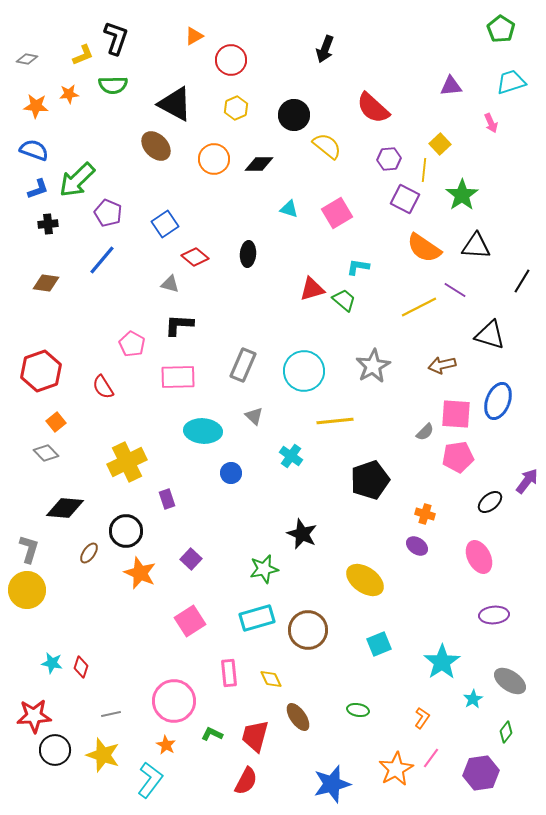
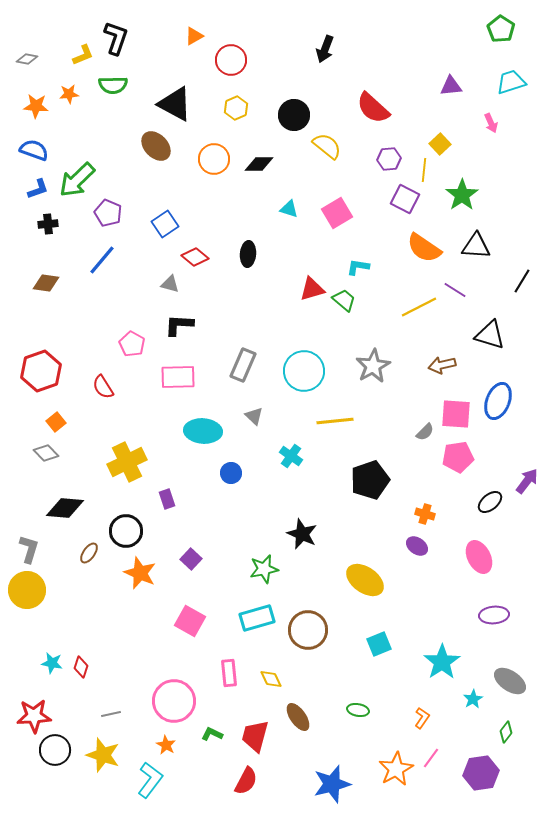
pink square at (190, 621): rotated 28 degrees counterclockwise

* * *

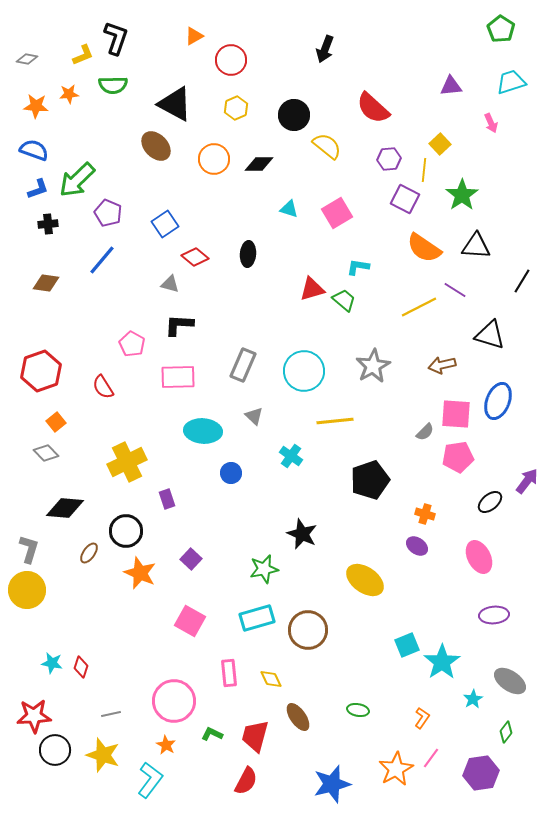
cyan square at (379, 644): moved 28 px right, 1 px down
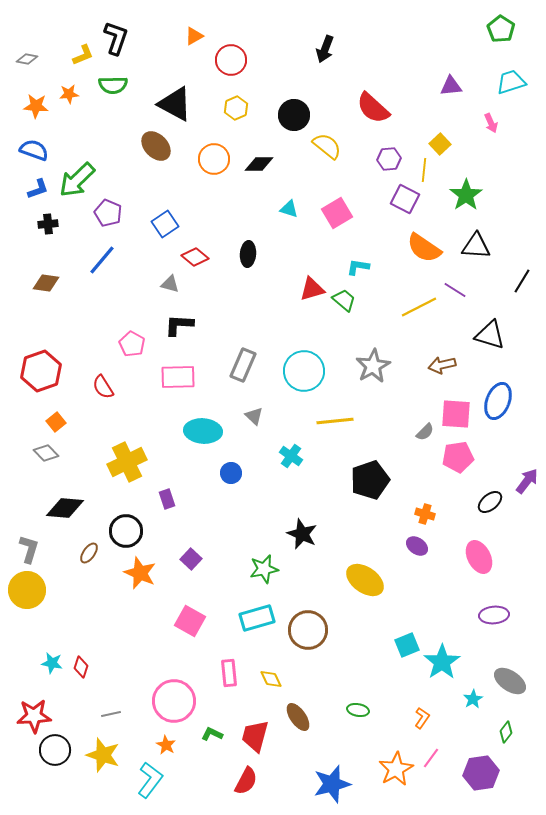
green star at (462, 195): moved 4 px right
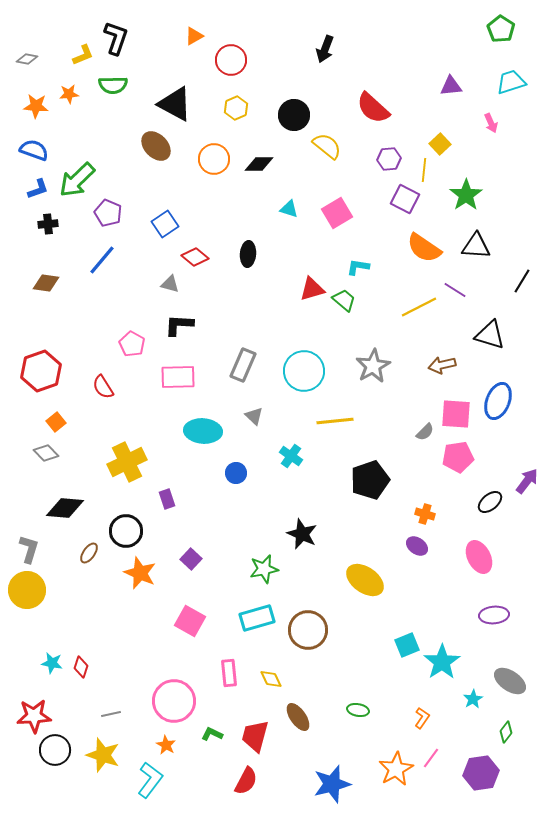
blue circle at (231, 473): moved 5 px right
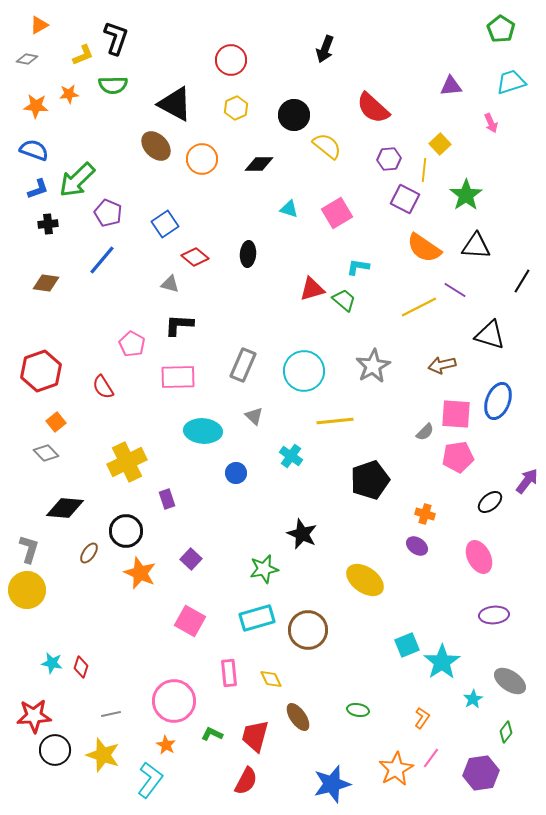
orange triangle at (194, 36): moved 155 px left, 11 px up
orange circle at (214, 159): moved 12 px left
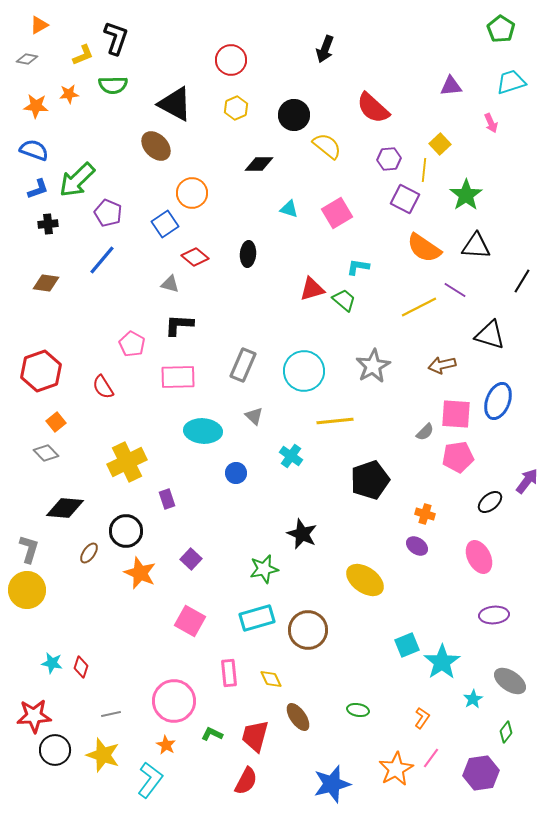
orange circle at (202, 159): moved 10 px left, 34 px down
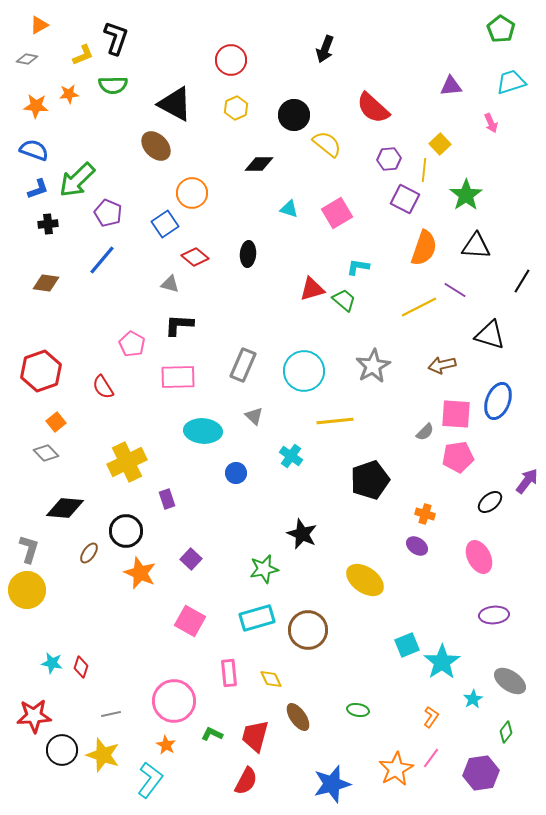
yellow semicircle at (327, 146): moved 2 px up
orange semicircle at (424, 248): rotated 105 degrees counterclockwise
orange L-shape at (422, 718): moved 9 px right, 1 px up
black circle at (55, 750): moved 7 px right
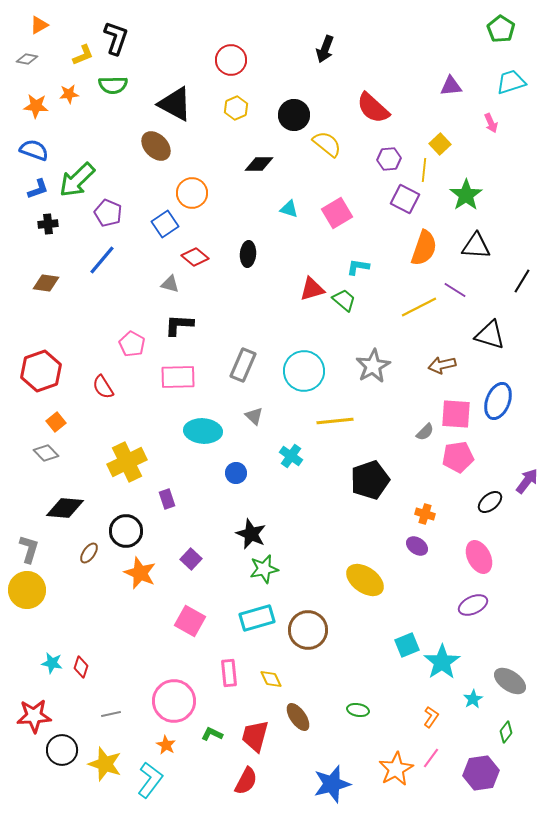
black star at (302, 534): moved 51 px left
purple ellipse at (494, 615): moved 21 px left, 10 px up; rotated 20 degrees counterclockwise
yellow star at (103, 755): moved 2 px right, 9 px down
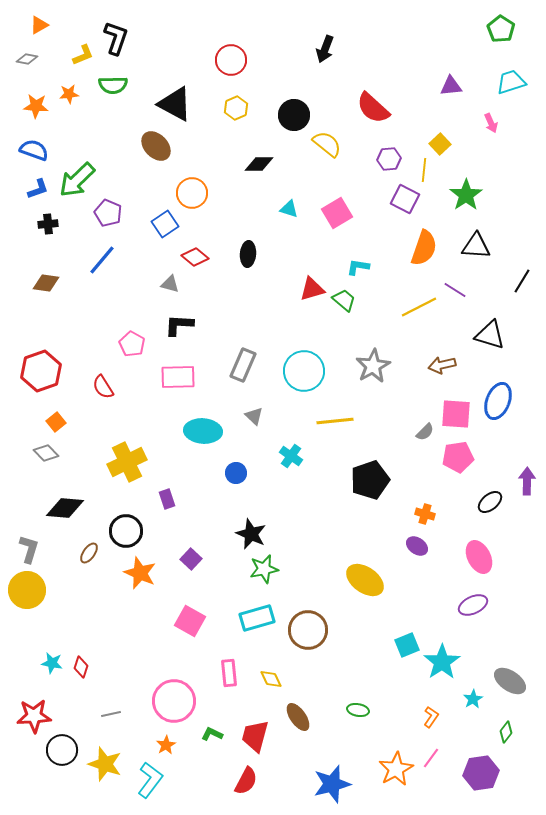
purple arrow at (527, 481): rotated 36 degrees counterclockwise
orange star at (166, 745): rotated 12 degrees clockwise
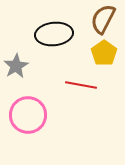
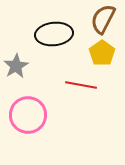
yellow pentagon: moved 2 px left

*Short task*:
Repeat the listing above word for word, starting at the line containing "purple arrow at" and ending at the line containing "yellow pentagon: moved 2 px left". Leave out the pictures.

*Answer for this exercise*:
purple arrow at (527, 481): rotated 36 degrees counterclockwise
orange star at (166, 745): rotated 12 degrees clockwise
yellow pentagon: moved 2 px left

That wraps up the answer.